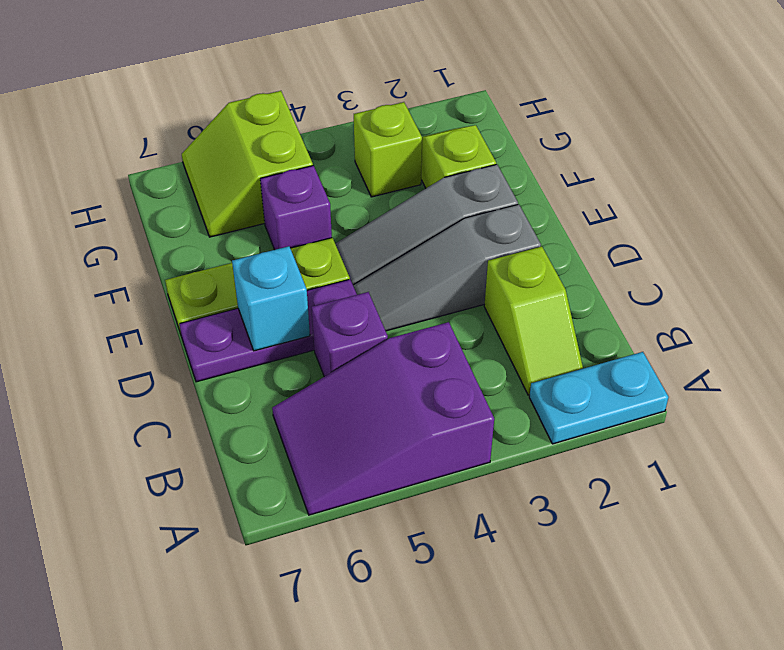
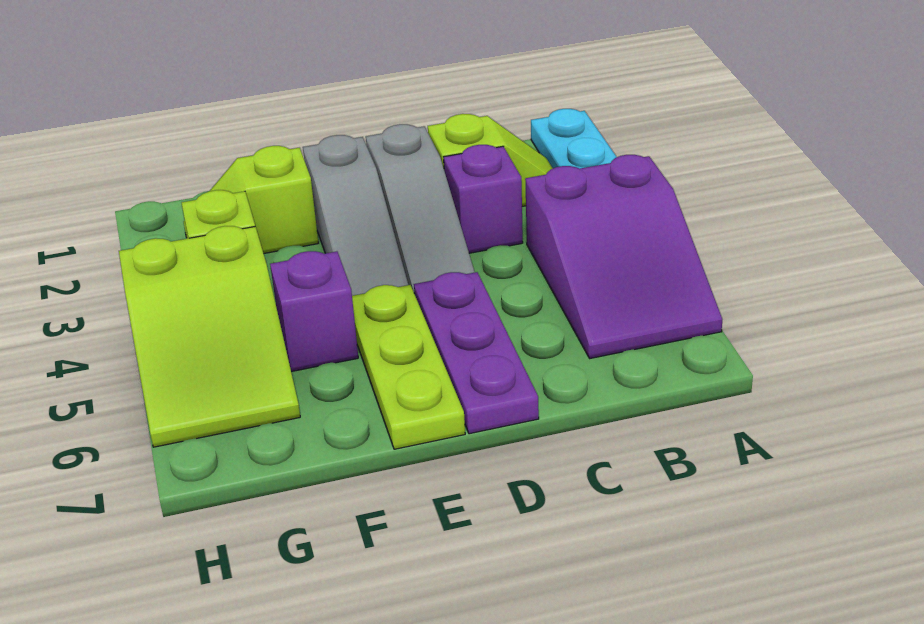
purple brick C5 level 1 -> purple brick C3 level 1
cyan brick D6 level 2 -> none
lime slope G5:H6 level 1 top 5 -> lime slope G4:H6 level 1 top 4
_ _ _ _
EXERCISE AIM:
Would you return the material exactly, images excluded?

SOLUTION TO THE EXERCISE:
purple brick C5 level 1 -> purple brick C3 level 1
cyan brick D6 level 2 -> none
lime slope G5:H6 level 1 top 5 -> lime slope G4:H6 level 1 top 4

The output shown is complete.